WORK REQUIRED
The records follow. Transcribe only the lines from the line containing "Find regions matching stroma. (SVG masks)" through the end, both ends included, and leave out the pictures.

TASK MATERIAL
::::::

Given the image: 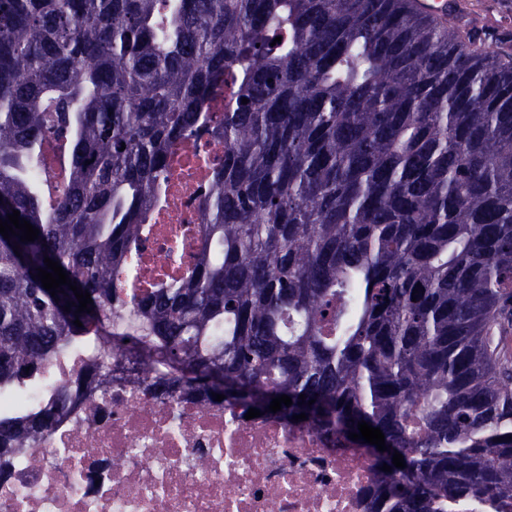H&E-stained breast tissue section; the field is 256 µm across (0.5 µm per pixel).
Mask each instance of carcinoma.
Listing matches in <instances>:
<instances>
[{
    "label": "carcinoma",
    "instance_id": "carcinoma-1",
    "mask_svg": "<svg viewBox=\"0 0 512 512\" xmlns=\"http://www.w3.org/2000/svg\"><path fill=\"white\" fill-rule=\"evenodd\" d=\"M201 130L224 142L201 254L125 298L170 157ZM48 133L67 167L47 205ZM15 210L39 234L0 235V393L133 317L181 371L151 386L371 455L374 512H512V56L479 30L413 0H0V219ZM46 257L91 312L43 288ZM362 420L387 451L348 438ZM54 421L0 413V459Z\"/></svg>",
    "mask_w": 512,
    "mask_h": 512
}]
</instances>
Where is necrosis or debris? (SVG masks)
Listing matches in <instances>:
<instances>
[{
  "instance_id": "4bbe7bcc",
  "label": "necrosis or debris",
  "mask_w": 512,
  "mask_h": 512,
  "mask_svg": "<svg viewBox=\"0 0 512 512\" xmlns=\"http://www.w3.org/2000/svg\"><path fill=\"white\" fill-rule=\"evenodd\" d=\"M223 158L204 134L177 148L124 292L145 295L192 265L207 173ZM115 344L102 335L61 352L20 397L0 398L5 412L70 399L50 429L0 459V512H368L378 474L362 451L179 388L155 394L153 368Z\"/></svg>"
}]
</instances>
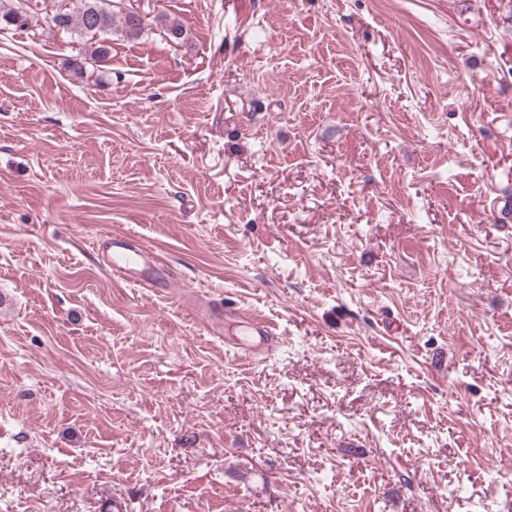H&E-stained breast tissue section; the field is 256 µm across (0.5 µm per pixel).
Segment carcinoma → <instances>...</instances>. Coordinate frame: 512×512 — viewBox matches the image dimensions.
<instances>
[{"label": "carcinoma", "mask_w": 512, "mask_h": 512, "mask_svg": "<svg viewBox=\"0 0 512 512\" xmlns=\"http://www.w3.org/2000/svg\"><path fill=\"white\" fill-rule=\"evenodd\" d=\"M28 21V14L19 12L15 0H0V25L24 27ZM50 22L64 32L91 39L87 52L98 61L107 59L111 46L97 36L118 32L127 40H136L146 26V20L135 18L134 5L115 10L110 0H76L73 8L57 10Z\"/></svg>", "instance_id": "obj_1"}]
</instances>
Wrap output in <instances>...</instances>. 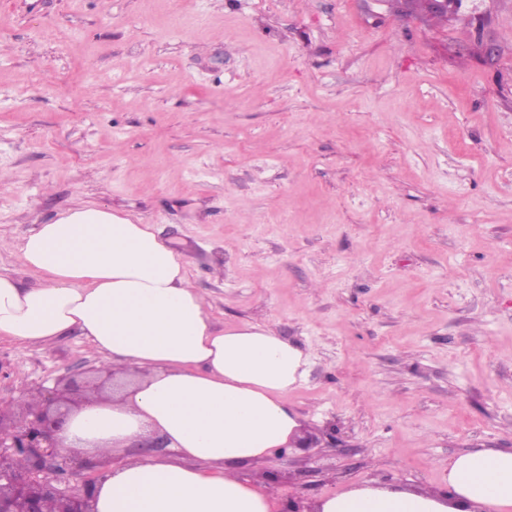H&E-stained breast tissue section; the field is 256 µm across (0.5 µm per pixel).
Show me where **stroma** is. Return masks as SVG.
<instances>
[{
	"instance_id": "1",
	"label": "stroma",
	"mask_w": 512,
	"mask_h": 512,
	"mask_svg": "<svg viewBox=\"0 0 512 512\" xmlns=\"http://www.w3.org/2000/svg\"><path fill=\"white\" fill-rule=\"evenodd\" d=\"M401 2L0 0V274L39 283L15 243L103 205L217 327L274 324L320 441L240 466L278 512L512 449V0ZM71 381L112 386L82 338H0V410Z\"/></svg>"
}]
</instances>
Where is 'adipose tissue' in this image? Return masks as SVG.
Wrapping results in <instances>:
<instances>
[{
  "mask_svg": "<svg viewBox=\"0 0 512 512\" xmlns=\"http://www.w3.org/2000/svg\"><path fill=\"white\" fill-rule=\"evenodd\" d=\"M18 251L43 279L0 274V335L26 347L81 336L119 381L83 393L59 444L105 460L161 435L177 453L109 468L92 512H273L276 494L229 465L270 460L294 440L301 423L288 395L306 376L302 350L267 324L216 328L185 258L111 208H67ZM314 510L512 512V450L457 455L436 490L365 482Z\"/></svg>",
  "mask_w": 512,
  "mask_h": 512,
  "instance_id": "obj_1",
  "label": "adipose tissue"
}]
</instances>
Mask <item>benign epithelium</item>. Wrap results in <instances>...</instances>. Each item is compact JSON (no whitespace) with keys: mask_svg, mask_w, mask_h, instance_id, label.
<instances>
[{"mask_svg":"<svg viewBox=\"0 0 512 512\" xmlns=\"http://www.w3.org/2000/svg\"><path fill=\"white\" fill-rule=\"evenodd\" d=\"M66 423L62 415H50L41 407H24L15 416L0 415V512H43L45 500L65 503L66 512H90L89 490L63 488L66 470L59 463L55 434ZM27 457L23 469L12 466L18 453Z\"/></svg>","mask_w":512,"mask_h":512,"instance_id":"7a95c632","label":"benign epithelium"}]
</instances>
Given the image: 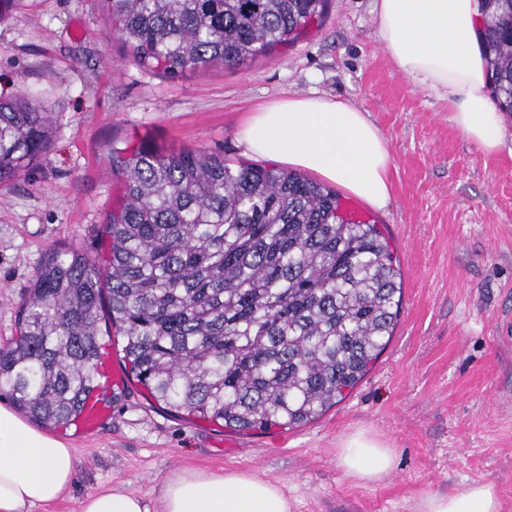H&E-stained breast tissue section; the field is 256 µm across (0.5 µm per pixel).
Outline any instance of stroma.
Listing matches in <instances>:
<instances>
[{
	"label": "stroma",
	"instance_id": "35a3bbf8",
	"mask_svg": "<svg viewBox=\"0 0 512 512\" xmlns=\"http://www.w3.org/2000/svg\"><path fill=\"white\" fill-rule=\"evenodd\" d=\"M374 0H328L319 26L244 64L169 78L139 67L112 33L106 0H14L0 20V97L25 94L56 117L33 168L0 183V345L43 256L108 255L116 202L112 151L146 142L247 162L250 112L291 94L349 100L388 142L386 206L359 203L389 235L403 274L395 333L351 394L315 421L239 433L171 412L136 381L108 391L94 432L61 429L80 461L71 490L35 512H78L100 485L151 492L177 469L252 471L285 484L291 512H415L428 491L494 483L512 512V114L508 149L485 155L448 104L397 74L378 42ZM360 430L393 448L382 480L360 486L336 465Z\"/></svg>",
	"mask_w": 512,
	"mask_h": 512
}]
</instances>
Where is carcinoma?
I'll use <instances>...</instances> for the list:
<instances>
[{"mask_svg": "<svg viewBox=\"0 0 512 512\" xmlns=\"http://www.w3.org/2000/svg\"><path fill=\"white\" fill-rule=\"evenodd\" d=\"M133 61L165 76L241 65L291 41L326 0H106ZM498 107L512 112V0H480ZM52 113L0 100V183L46 150ZM121 177L109 258L52 251L0 345V393L56 428L78 417L100 336L174 412L238 431L293 428L336 406L391 340L400 269L376 224L293 171L200 149L112 150Z\"/></svg>", "mask_w": 512, "mask_h": 512, "instance_id": "1", "label": "carcinoma"}]
</instances>
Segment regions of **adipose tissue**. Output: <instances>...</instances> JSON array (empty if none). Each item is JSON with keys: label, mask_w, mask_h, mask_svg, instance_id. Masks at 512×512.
Masks as SVG:
<instances>
[{"label": "adipose tissue", "mask_w": 512, "mask_h": 512, "mask_svg": "<svg viewBox=\"0 0 512 512\" xmlns=\"http://www.w3.org/2000/svg\"><path fill=\"white\" fill-rule=\"evenodd\" d=\"M376 36L394 69L413 87L447 100L449 119L484 154L506 146L503 118L476 44L478 0H376ZM247 155L298 167L338 184L368 205L391 196L392 157L379 129L357 105L324 95H292L253 112L239 132ZM336 465L361 485L380 481L394 451L365 433L343 440ZM76 452L66 439L0 405V512H32L74 484ZM79 512H290L282 484L255 473L183 469L155 499L122 487H97ZM418 512H501L497 487L474 482L421 496Z\"/></svg>", "instance_id": "obj_1"}]
</instances>
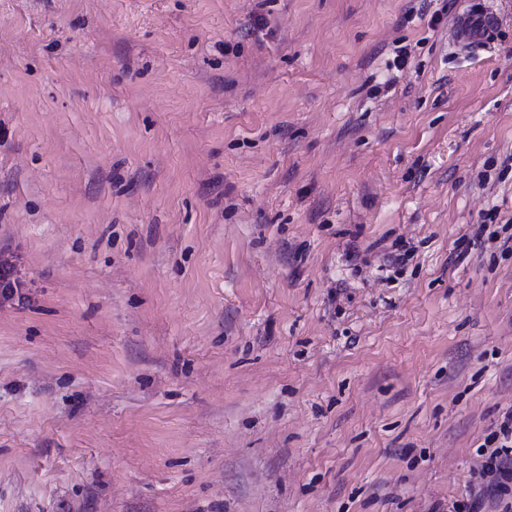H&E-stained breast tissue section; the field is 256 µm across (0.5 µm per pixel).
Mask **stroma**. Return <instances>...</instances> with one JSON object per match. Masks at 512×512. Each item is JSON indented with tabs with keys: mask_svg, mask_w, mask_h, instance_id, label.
Here are the masks:
<instances>
[{
	"mask_svg": "<svg viewBox=\"0 0 512 512\" xmlns=\"http://www.w3.org/2000/svg\"><path fill=\"white\" fill-rule=\"evenodd\" d=\"M465 2L0 0V512L473 492L512 408V0L458 53Z\"/></svg>",
	"mask_w": 512,
	"mask_h": 512,
	"instance_id": "stroma-1",
	"label": "stroma"
}]
</instances>
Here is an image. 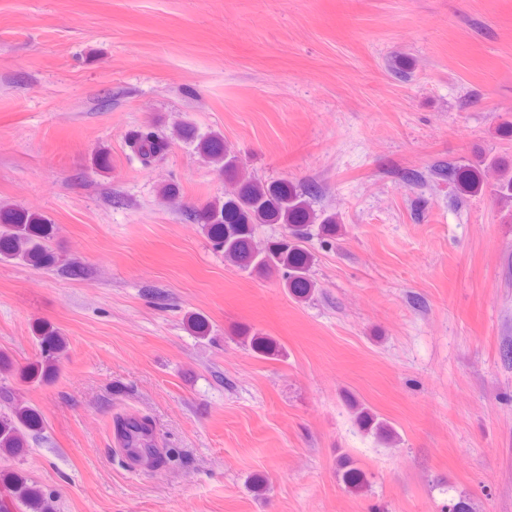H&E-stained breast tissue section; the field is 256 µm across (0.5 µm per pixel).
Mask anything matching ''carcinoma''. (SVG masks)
<instances>
[{"label": "carcinoma", "mask_w": 512, "mask_h": 512, "mask_svg": "<svg viewBox=\"0 0 512 512\" xmlns=\"http://www.w3.org/2000/svg\"><path fill=\"white\" fill-rule=\"evenodd\" d=\"M180 135L196 144V149L209 160L219 164L223 171L234 172L238 168V157L215 134L199 135L194 127L185 125ZM131 155L142 166L148 167L165 150L166 141L153 131H140L129 141ZM440 175H450L460 192L475 193L481 188L476 172L462 165L442 166ZM194 219L201 224L208 238L218 251L224 254V261L242 270L259 275H278L283 287L290 294L304 298L314 288L309 278L312 263L306 242L317 230L331 234L336 228L335 217L318 216L311 208L306 194L298 191L288 181L263 184L247 179L239 183L235 191L215 200L194 213ZM321 224H316V221ZM262 224H279L284 232L258 250L255 245L256 230ZM51 226L34 215L9 213L0 220V258L19 259L35 267L49 266L56 262L47 242ZM249 347L260 355L272 351L269 339L255 332L248 333ZM44 371L54 370L57 354L61 350L60 337L54 334L40 338ZM0 452L16 456L26 444L29 433L41 430V418L31 407L24 406L6 386L0 385ZM356 421L363 428H373L376 433L389 436L390 428L384 421L365 407L356 412ZM114 434L118 437L126 457L134 464L154 463L161 454L157 448L155 432L146 417L125 415L114 420ZM345 485L359 491L365 486L364 472L346 461L341 465ZM8 497L0 498V512H53L54 496L47 494L18 472L12 473L7 481Z\"/></svg>", "instance_id": "obj_1"}]
</instances>
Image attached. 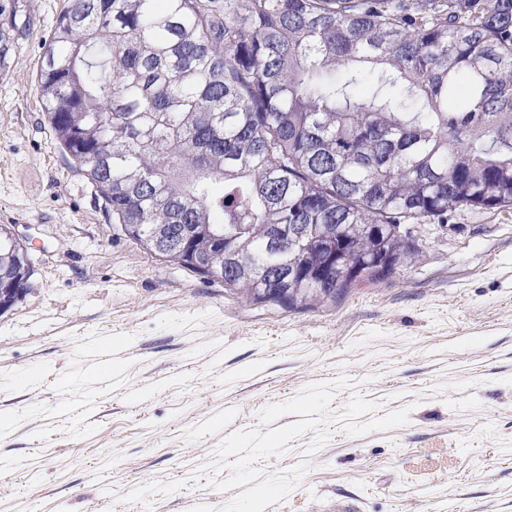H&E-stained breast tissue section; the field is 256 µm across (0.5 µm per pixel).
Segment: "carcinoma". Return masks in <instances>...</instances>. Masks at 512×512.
Listing matches in <instances>:
<instances>
[{
    "label": "carcinoma",
    "instance_id": "obj_1",
    "mask_svg": "<svg viewBox=\"0 0 512 512\" xmlns=\"http://www.w3.org/2000/svg\"><path fill=\"white\" fill-rule=\"evenodd\" d=\"M39 80L115 223L196 231L257 301H334L419 260L406 222L512 206V0H69ZM23 254L0 226V280Z\"/></svg>",
    "mask_w": 512,
    "mask_h": 512
}]
</instances>
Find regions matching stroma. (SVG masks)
I'll use <instances>...</instances> for the list:
<instances>
[{
    "label": "stroma",
    "mask_w": 512,
    "mask_h": 512,
    "mask_svg": "<svg viewBox=\"0 0 512 512\" xmlns=\"http://www.w3.org/2000/svg\"><path fill=\"white\" fill-rule=\"evenodd\" d=\"M67 3L0 13V224L33 267L0 314V512H512V208L333 302L242 298L127 237L54 139Z\"/></svg>",
    "instance_id": "obj_1"
}]
</instances>
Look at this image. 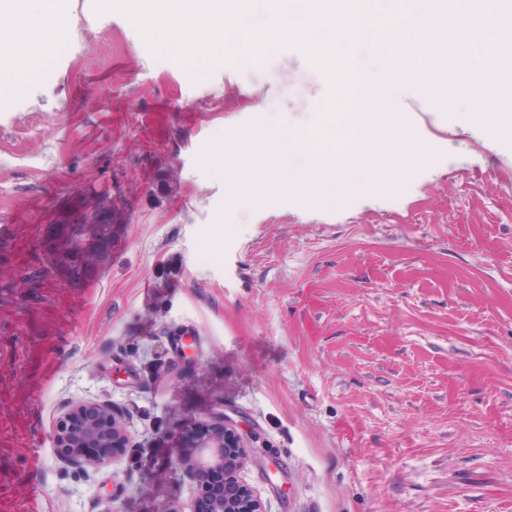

::::::

EXERCISE RESPONSE
Find regions matching stroma. (SVG masks)
I'll use <instances>...</instances> for the list:
<instances>
[{
    "label": "stroma",
    "mask_w": 512,
    "mask_h": 512,
    "mask_svg": "<svg viewBox=\"0 0 512 512\" xmlns=\"http://www.w3.org/2000/svg\"><path fill=\"white\" fill-rule=\"evenodd\" d=\"M67 3L0 13V224L33 267L0 314V512H512V208L333 302L242 298L127 237L54 139Z\"/></svg>",
    "instance_id": "obj_1"
}]
</instances>
Look at this image. 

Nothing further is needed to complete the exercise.